* _WHAT THE EXERCISE ASKS_
Copy every line from the records below that holds the word "gray".

* _DATA RECORDS_
━━━━
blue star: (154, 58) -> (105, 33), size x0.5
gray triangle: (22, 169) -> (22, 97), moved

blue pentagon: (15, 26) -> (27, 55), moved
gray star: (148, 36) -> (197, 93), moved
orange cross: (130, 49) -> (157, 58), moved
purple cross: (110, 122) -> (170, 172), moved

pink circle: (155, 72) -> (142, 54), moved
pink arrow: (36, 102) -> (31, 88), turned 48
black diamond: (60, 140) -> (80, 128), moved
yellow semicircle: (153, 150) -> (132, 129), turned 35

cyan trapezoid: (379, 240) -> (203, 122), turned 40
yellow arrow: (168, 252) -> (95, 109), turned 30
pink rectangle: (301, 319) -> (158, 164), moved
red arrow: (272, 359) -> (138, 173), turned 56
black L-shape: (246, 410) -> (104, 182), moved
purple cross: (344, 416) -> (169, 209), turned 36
━━━━
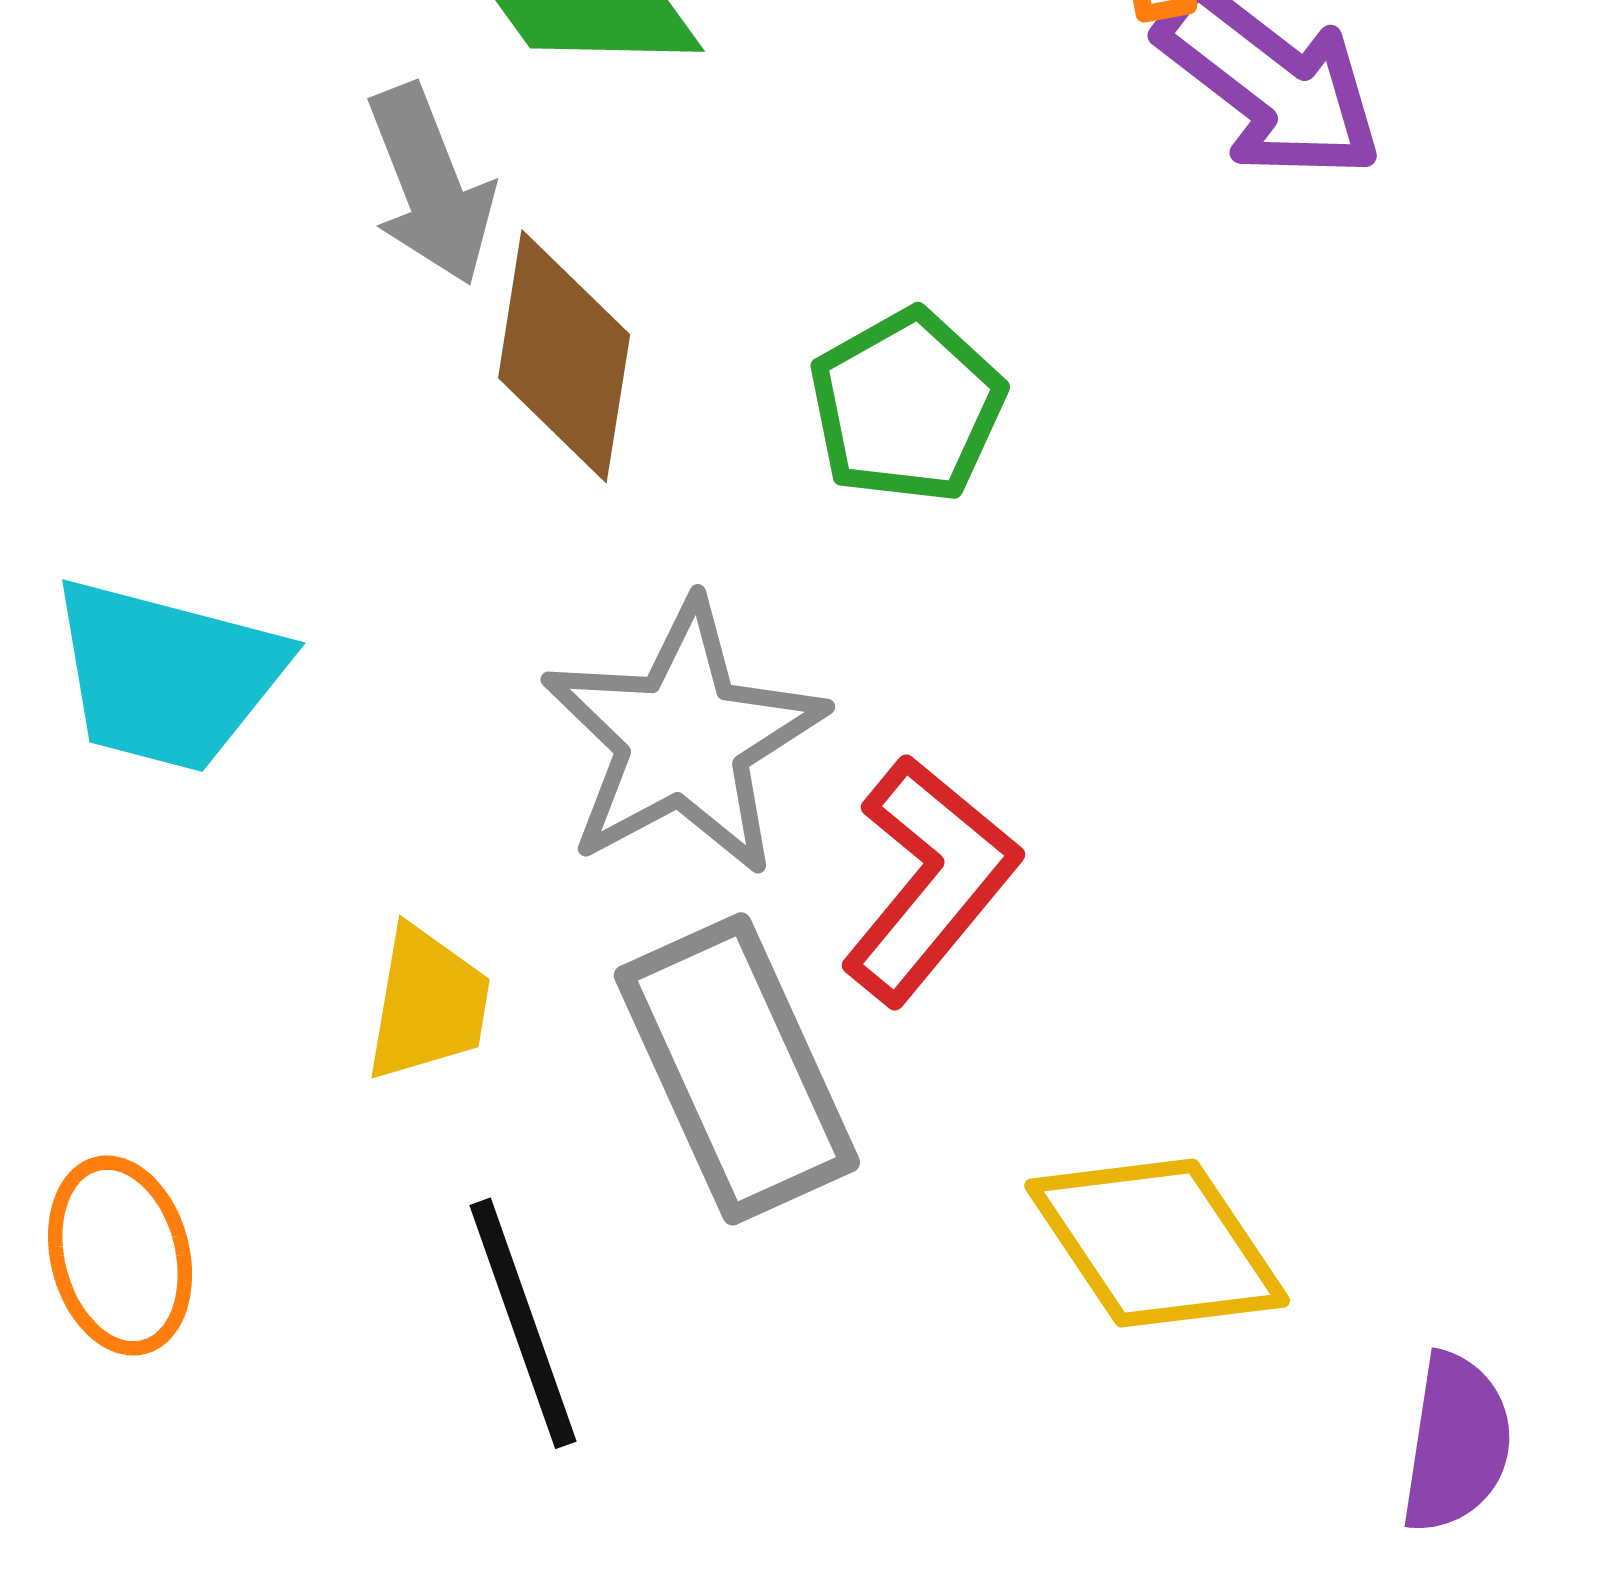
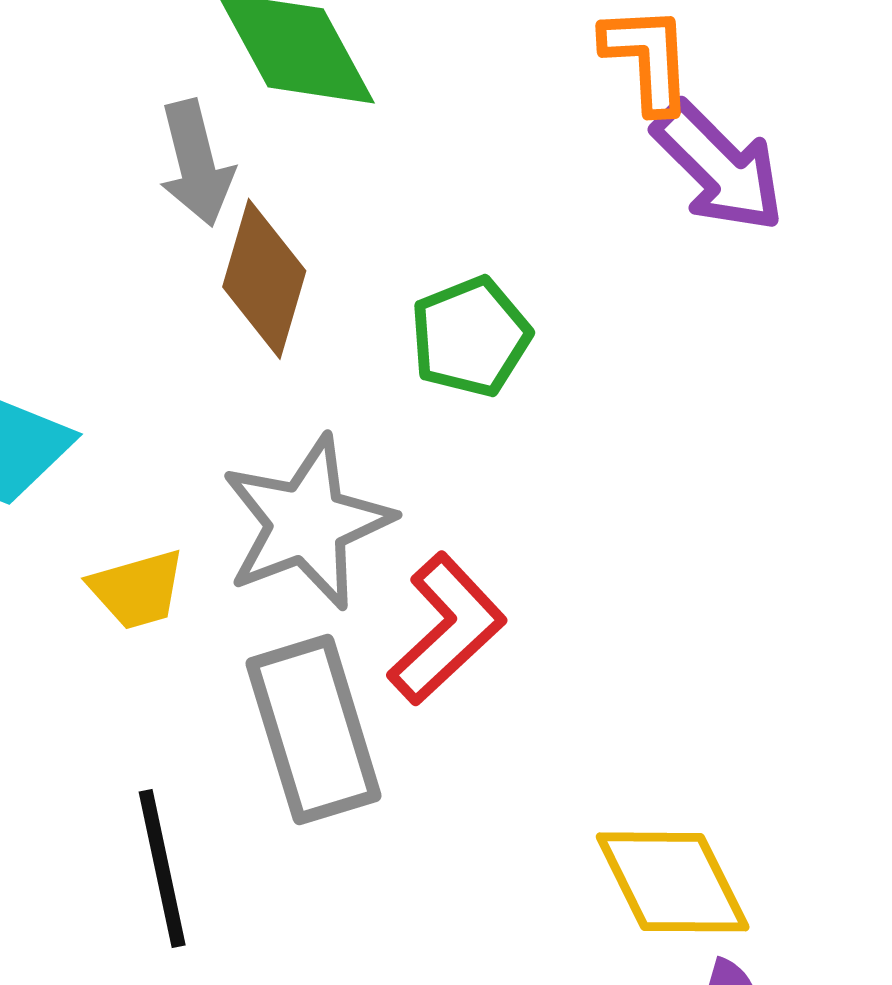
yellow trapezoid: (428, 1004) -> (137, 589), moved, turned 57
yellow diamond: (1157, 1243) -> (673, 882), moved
━━━━
* _ANSWER SECTION_
gray triangle: (22, 169) -> (22, 97), moved
gray star: (148, 36) -> (197, 93), moved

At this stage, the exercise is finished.